● **TASK ITEM**: When you retype the entries, keep each one exact and leave out the pictures.

● **DATA FOR THIS EXERCISE**:
- - - - - - -

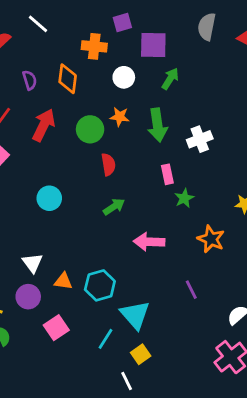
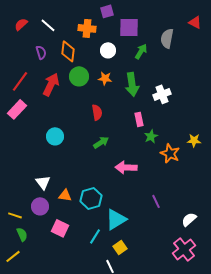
white line: (38, 24) -> (48, 25), moved
gray semicircle: (207, 27) -> (167, 38), moved
green circle: (90, 129) -> (79, 76), moved
orange star: (211, 239) -> (170, 153), moved
cyan triangle: (135, 315) -> (116, 219), turned 40
pink square: (56, 328) -> (60, 228), turned -30

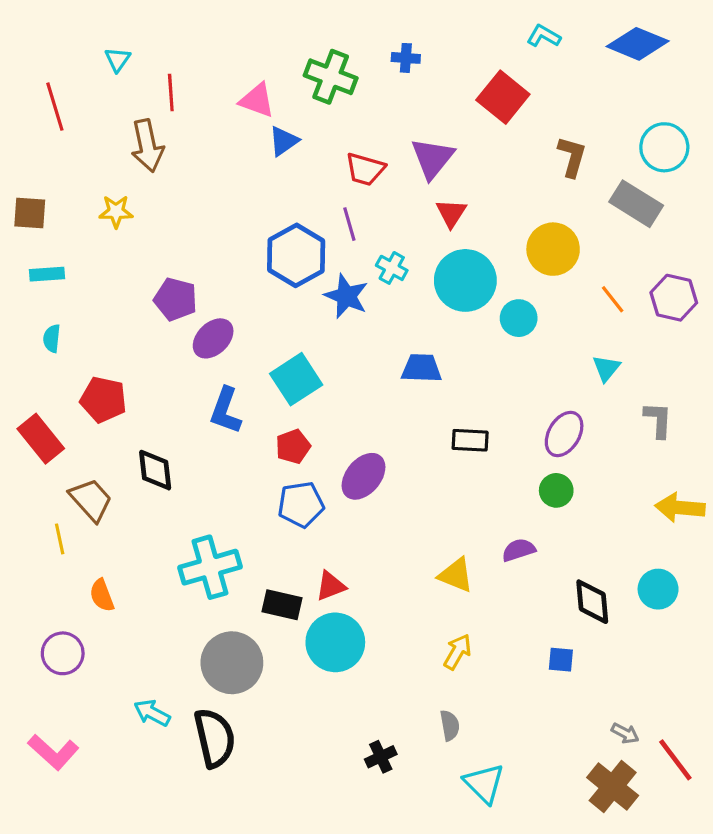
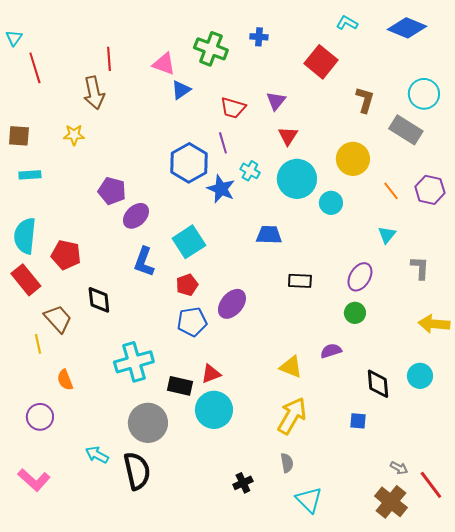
cyan triangle: (118, 60) -> (14, 38), moved
purple triangle: (432, 158) -> (276, 101), size x0.7
cyan semicircle: (52, 338) -> (25, 236), moved, size x2.0
yellow arrow: (458, 652) -> (292, 416), size x1.6

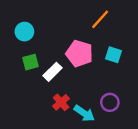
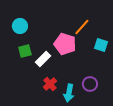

- - - - - - -

● **TASK ANSWER**:
white line: (38, 24) -> (48, 25), moved
gray semicircle: (207, 27) -> (167, 38), moved
green circle: (90, 129) -> (79, 76), moved
orange star: (211, 239) -> (170, 153), moved
cyan triangle: (135, 315) -> (116, 219), turned 40
pink square: (56, 328) -> (60, 228), turned -30

cyan triangle: (118, 60) -> (14, 38), moved
purple triangle: (432, 158) -> (276, 101), size x0.7
cyan semicircle: (52, 338) -> (25, 236), moved, size x2.0
yellow arrow: (458, 652) -> (292, 416), size x1.6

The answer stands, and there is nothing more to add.